Start of Extracted entries

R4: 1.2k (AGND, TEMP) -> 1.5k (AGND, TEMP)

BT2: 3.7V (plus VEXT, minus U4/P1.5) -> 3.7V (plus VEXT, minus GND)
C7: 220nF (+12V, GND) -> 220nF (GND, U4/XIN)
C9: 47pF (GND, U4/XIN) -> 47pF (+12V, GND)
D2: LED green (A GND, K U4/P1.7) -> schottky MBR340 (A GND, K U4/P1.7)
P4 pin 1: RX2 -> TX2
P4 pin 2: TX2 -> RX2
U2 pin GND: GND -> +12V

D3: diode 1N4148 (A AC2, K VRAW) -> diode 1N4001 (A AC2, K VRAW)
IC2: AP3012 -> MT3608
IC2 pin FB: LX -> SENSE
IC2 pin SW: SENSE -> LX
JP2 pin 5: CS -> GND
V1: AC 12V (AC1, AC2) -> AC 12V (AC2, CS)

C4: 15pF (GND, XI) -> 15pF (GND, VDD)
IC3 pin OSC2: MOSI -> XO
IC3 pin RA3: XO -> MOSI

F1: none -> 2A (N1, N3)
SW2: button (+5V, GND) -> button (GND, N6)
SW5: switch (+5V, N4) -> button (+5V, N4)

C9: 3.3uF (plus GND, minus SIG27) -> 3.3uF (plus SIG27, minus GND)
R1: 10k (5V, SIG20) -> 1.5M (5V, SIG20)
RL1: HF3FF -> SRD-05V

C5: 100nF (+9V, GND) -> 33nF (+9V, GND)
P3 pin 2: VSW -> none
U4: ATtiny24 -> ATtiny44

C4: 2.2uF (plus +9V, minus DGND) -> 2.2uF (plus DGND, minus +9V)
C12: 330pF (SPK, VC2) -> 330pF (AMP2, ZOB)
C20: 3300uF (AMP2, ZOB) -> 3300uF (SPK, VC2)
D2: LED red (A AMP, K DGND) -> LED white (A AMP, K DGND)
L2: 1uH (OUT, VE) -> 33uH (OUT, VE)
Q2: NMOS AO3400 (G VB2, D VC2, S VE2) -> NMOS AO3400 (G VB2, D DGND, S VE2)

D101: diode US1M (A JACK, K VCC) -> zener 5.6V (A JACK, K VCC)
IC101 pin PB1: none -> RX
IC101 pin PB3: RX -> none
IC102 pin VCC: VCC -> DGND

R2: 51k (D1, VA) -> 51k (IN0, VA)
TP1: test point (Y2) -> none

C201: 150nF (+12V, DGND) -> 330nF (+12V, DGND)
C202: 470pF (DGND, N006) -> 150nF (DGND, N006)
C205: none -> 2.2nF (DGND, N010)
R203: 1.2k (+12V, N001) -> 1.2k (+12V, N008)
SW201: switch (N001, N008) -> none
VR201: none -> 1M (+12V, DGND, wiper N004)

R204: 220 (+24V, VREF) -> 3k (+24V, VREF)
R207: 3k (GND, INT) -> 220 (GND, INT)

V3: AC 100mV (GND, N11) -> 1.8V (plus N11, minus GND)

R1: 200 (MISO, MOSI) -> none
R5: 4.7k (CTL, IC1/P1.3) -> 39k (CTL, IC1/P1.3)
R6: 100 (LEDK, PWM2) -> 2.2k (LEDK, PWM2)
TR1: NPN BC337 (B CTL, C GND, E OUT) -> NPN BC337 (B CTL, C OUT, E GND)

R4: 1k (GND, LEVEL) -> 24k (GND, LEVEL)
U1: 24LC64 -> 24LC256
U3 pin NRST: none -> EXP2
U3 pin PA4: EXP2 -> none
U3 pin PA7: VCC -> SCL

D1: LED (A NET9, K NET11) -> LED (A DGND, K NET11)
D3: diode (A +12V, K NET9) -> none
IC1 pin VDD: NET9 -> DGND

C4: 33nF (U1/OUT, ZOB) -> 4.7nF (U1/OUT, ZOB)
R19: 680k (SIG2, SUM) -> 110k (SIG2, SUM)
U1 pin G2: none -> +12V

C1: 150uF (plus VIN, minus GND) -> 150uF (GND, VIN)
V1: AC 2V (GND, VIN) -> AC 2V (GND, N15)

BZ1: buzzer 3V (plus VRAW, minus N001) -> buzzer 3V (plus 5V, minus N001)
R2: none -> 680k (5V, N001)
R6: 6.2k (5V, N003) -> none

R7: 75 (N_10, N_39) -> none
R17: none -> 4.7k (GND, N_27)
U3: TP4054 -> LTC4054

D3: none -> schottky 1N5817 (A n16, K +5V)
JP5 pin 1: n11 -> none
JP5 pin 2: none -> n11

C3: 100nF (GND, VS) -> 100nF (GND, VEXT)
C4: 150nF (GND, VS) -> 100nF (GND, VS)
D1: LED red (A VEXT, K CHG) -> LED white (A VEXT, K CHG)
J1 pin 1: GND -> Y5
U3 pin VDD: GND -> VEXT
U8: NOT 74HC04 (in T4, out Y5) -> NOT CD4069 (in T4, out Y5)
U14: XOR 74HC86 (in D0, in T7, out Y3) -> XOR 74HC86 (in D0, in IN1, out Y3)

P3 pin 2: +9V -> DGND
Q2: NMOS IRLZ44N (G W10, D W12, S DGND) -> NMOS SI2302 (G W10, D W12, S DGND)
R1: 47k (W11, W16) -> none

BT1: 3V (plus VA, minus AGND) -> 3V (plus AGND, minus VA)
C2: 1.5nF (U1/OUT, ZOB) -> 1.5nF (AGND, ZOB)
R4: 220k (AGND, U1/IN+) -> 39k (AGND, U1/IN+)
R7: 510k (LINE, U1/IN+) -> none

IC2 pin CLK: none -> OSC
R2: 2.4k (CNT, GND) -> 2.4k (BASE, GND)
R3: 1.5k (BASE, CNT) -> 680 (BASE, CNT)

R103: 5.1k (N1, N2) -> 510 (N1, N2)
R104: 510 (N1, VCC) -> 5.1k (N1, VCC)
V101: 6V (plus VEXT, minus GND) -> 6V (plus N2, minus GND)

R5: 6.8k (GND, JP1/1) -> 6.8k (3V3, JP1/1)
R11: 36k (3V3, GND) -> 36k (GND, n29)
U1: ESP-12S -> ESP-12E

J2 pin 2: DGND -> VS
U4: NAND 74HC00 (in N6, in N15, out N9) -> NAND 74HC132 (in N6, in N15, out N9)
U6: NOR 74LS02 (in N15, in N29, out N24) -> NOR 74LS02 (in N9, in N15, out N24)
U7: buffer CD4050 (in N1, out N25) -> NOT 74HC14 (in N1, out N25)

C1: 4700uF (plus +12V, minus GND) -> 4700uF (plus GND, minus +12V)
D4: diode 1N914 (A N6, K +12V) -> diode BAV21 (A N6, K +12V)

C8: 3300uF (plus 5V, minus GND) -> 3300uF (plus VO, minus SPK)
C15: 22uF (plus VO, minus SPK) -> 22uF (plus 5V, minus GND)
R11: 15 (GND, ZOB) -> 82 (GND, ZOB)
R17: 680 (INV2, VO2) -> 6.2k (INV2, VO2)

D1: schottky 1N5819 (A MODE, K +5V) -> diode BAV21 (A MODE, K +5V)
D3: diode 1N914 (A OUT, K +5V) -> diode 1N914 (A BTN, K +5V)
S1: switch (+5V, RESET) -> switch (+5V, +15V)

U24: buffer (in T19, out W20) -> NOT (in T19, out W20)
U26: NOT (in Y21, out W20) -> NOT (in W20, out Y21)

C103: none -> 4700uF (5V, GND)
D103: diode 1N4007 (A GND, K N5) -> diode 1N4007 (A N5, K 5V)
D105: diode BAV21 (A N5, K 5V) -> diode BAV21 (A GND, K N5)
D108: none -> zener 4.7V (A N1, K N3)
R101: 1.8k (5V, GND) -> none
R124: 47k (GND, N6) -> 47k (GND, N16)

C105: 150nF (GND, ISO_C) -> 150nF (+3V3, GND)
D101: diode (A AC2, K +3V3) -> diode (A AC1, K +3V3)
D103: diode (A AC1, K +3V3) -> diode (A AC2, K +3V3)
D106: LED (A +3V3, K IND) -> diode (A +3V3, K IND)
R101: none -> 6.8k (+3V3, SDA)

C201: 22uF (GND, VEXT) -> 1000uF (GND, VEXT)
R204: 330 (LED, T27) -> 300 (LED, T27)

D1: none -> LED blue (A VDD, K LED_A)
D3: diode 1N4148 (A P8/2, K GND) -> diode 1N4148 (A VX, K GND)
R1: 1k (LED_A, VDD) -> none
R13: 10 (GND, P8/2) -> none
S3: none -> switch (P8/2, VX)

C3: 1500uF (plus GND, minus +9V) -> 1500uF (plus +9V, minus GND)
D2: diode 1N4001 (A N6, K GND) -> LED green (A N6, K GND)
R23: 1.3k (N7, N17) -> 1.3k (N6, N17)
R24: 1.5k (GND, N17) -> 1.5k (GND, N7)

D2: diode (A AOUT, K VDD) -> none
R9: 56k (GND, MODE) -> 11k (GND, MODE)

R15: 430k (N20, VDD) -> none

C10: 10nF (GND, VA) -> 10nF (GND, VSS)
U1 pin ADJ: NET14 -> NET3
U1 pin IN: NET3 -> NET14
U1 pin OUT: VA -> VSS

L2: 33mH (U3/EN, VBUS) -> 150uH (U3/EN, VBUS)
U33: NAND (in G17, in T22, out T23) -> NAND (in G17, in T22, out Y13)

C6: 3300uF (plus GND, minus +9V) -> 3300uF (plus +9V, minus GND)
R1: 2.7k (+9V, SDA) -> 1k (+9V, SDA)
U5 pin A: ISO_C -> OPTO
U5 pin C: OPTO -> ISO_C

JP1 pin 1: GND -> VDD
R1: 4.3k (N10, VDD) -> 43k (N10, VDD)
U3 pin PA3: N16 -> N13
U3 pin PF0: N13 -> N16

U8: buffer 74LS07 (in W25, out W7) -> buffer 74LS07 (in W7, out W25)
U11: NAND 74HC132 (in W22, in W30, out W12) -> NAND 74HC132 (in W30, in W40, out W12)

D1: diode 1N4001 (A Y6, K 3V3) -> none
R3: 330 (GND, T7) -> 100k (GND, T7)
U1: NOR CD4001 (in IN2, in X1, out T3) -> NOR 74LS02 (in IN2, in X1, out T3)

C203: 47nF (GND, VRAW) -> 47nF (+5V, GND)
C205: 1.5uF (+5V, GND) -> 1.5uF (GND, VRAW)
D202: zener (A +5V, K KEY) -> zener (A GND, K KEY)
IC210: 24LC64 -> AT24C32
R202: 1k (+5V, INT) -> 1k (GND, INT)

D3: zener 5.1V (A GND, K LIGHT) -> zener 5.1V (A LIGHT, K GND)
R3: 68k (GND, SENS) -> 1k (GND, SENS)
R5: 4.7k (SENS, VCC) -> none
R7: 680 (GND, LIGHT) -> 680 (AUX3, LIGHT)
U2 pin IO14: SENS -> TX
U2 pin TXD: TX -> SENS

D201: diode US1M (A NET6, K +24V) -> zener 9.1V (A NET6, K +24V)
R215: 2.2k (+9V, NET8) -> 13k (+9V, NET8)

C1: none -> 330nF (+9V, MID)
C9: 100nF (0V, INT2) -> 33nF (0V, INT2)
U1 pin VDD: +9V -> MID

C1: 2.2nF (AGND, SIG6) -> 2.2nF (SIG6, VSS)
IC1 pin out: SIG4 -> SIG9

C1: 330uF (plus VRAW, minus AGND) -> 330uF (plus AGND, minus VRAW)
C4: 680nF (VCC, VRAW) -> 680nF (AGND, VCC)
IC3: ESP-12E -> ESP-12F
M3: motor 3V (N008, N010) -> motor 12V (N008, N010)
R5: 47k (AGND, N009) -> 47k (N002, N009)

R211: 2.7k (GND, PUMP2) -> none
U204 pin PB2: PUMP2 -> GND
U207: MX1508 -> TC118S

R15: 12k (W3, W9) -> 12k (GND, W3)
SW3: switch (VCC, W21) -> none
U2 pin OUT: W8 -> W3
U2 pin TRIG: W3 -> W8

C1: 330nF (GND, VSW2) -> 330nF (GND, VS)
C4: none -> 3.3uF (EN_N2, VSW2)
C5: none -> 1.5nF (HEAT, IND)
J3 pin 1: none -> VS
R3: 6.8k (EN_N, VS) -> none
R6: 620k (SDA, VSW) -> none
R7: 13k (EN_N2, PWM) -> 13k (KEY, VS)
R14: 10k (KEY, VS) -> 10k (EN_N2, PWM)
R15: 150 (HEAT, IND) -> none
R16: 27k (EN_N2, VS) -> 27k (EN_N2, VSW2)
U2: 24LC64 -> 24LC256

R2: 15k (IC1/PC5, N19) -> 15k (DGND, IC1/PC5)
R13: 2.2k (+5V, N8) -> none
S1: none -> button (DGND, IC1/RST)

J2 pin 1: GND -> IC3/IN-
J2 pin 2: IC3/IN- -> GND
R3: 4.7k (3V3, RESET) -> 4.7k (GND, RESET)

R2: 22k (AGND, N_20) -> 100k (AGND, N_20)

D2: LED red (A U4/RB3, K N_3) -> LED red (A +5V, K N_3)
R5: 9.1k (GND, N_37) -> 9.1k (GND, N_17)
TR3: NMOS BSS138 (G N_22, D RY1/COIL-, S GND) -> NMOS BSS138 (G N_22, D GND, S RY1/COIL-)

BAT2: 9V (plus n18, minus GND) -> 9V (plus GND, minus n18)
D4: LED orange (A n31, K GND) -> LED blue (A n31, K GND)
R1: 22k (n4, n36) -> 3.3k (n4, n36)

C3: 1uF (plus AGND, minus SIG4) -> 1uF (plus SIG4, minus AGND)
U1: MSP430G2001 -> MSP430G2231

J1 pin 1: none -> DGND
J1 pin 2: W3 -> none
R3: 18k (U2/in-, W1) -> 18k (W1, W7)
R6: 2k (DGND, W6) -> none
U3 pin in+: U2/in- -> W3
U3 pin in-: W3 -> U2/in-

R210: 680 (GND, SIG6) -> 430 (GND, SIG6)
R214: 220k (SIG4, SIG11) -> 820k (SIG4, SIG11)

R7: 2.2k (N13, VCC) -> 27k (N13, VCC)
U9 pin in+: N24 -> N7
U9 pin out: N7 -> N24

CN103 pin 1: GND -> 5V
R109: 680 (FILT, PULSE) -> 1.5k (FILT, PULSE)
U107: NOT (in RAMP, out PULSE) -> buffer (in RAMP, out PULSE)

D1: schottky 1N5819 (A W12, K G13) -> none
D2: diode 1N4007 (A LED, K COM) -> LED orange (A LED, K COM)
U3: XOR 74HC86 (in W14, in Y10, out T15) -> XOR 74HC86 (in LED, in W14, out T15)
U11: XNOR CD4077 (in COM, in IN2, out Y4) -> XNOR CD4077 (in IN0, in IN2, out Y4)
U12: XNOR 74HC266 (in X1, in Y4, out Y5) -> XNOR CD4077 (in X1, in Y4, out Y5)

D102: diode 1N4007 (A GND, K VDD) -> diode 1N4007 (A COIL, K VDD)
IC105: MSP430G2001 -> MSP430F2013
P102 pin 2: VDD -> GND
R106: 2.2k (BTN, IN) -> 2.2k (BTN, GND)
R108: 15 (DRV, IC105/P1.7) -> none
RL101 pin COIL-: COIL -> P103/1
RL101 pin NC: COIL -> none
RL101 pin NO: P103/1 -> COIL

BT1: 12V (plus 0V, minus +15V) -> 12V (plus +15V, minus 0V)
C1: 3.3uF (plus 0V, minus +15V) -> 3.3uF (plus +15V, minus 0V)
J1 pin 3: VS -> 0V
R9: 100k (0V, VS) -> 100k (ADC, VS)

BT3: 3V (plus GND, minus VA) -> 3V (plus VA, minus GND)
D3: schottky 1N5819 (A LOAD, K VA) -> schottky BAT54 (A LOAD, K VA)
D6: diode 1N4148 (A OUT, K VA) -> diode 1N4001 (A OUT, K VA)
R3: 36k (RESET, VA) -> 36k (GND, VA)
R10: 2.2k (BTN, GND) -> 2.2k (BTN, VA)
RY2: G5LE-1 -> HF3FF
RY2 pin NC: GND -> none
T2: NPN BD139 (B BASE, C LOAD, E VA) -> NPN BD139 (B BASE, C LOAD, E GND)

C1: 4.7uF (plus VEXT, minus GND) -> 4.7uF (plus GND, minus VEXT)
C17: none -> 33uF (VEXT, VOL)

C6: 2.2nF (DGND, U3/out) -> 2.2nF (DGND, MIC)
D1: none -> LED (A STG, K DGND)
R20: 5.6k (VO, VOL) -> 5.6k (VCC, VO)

End of Extracted entries

> **Problem to solve**:
Please print the lines from the start of the records up to and including the line with "U3 pin PA7: VCC -> SCL", copying each one exactly and leaving out the rest.

> **Completed exercise**:
R4: 1.2k (AGND, TEMP) -> 1.5k (AGND, TEMP)

BT2: 3.7V (plus VEXT, minus U4/P1.5) -> 3.7V (plus VEXT, minus GND)
C7: 220nF (+12V, GND) -> 220nF (GND, U4/XIN)
C9: 47pF (GND, U4/XIN) -> 47pF (+12V, GND)
D2: LED green (A GND, K U4/P1.7) -> schottky MBR340 (A GND, K U4/P1.7)
P4 pin 1: RX2 -> TX2
P4 pin 2: TX2 -> RX2
U2 pin GND: GND -> +12V

D3: diode 1N4148 (A AC2, K VRAW) -> diode 1N4001 (A AC2, K VRAW)
IC2: AP3012 -> MT3608
IC2 pin FB: LX -> SENSE
IC2 pin SW: SENSE -> LX
JP2 pin 5: CS -> GND
V1: AC 12V (AC1, AC2) -> AC 12V (AC2, CS)

C4: 15pF (GND, XI) -> 15pF (GND, VDD)
IC3 pin OSC2: MOSI -> XO
IC3 pin RA3: XO -> MOSI

F1: none -> 2A (N1, N3)
SW2: button (+5V, GND) -> button (GND, N6)
SW5: switch (+5V, N4) -> button (+5V, N4)

C9: 3.3uF (plus GND, minus SIG27) -> 3.3uF (plus SIG27, minus GND)
R1: 10k (5V, SIG20) -> 1.5M (5V, SIG20)
RL1: HF3FF -> SRD-05V

C5: 100nF (+9V, GND) -> 33nF (+9V, GND)
P3 pin 2: VSW -> none
U4: ATtiny24 -> ATtiny44

C4: 2.2uF (plus +9V, minus DGND) -> 2.2uF (plus DGND, minus +9V)
C12: 330pF (SPK, VC2) -> 330pF (AMP2, ZOB)
C20: 3300uF (AMP2, ZOB) -> 3300uF (SPK, VC2)
D2: LED red (A AMP, K DGND) -> LED white (A AMP, K DGND)
L2: 1uH (OUT, VE) -> 33uH (OUT, VE)
Q2: NMOS AO3400 (G VB2, D VC2, S VE2) -> NMOS AO3400 (G VB2, D DGND, S VE2)

D101: diode US1M (A JACK, K VCC) -> zener 5.6V (A JACK, K VCC)
IC101 pin PB1: none -> RX
IC101 pin PB3: RX -> none
IC102 pin VCC: VCC -> DGND

R2: 51k (D1, VA) -> 51k (IN0, VA)
TP1: test point (Y2) -> none

C201: 150nF (+12V, DGND) -> 330nF (+12V, DGND)
C202: 470pF (DGND, N006) -> 150nF (DGND, N006)
C205: none -> 2.2nF (DGND, N010)
R203: 1.2k (+12V, N001) -> 1.2k (+12V, N008)
SW201: switch (N001, N008) -> none
VR201: none -> 1M (+12V, DGND, wiper N004)

R204: 220 (+24V, VREF) -> 3k (+24V, VREF)
R207: 3k (GND, INT) -> 220 (GND, INT)

V3: AC 100mV (GND, N11) -> 1.8V (plus N11, minus GND)

R1: 200 (MISO, MOSI) -> none
R5: 4.7k (CTL, IC1/P1.3) -> 39k (CTL, IC1/P1.3)
R6: 100 (LEDK, PWM2) -> 2.2k (LEDK, PWM2)
TR1: NPN BC337 (B CTL, C GND, E OUT) -> NPN BC337 (B CTL, C OUT, E GND)

R4: 1k (GND, LEVEL) -> 24k (GND, LEVEL)
U1: 24LC64 -> 24LC256
U3 pin NRST: none -> EXP2
U3 pin PA4: EXP2 -> none
U3 pin PA7: VCC -> SCL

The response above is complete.